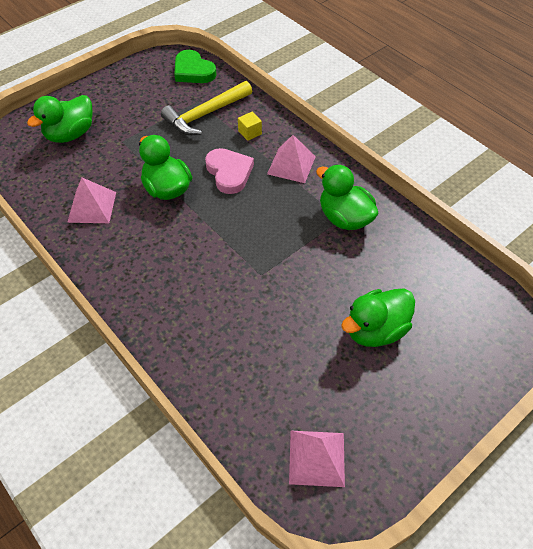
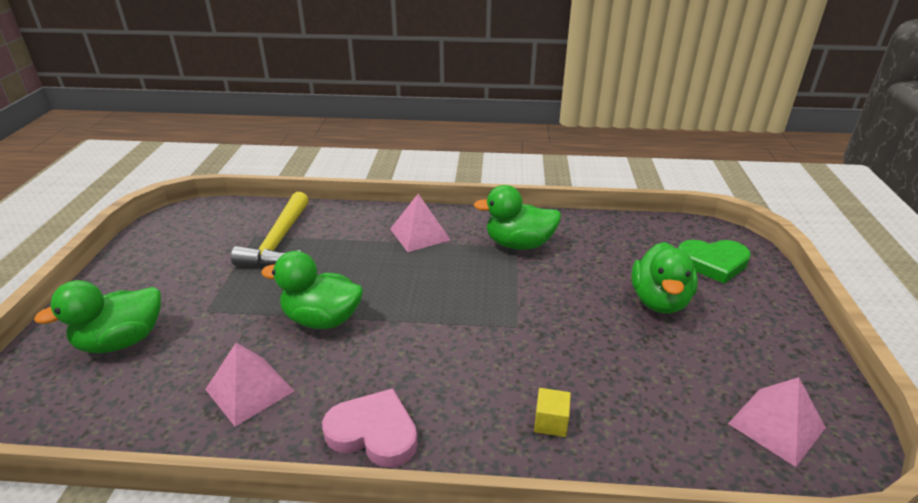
camera: 45 degrees left, 20 degrees down
(70, 134) = (122, 341): green duck -> green duck turned 60 degrees clockwise
(193, 71) = (216, 216): green heart -> green heart (713, 263)
(229, 173) = (370, 270): pink heart -> pink heart (373, 432)
(250, 132) = (346, 232): yellow cube -> yellow cube (550, 422)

• [Work instruction]
This task calls for an exact copy of the data above, without pictures.

• [Response to this exercise]
camera: 45 degrees left, 20 degrees down
(70, 134) = (122, 341): green duck -> green duck turned 60 degrees clockwise
(193, 71) = (216, 216): green heart -> green heart (713, 263)
(229, 173) = (370, 270): pink heart -> pink heart (373, 432)
(250, 132) = (346, 232): yellow cube -> yellow cube (550, 422)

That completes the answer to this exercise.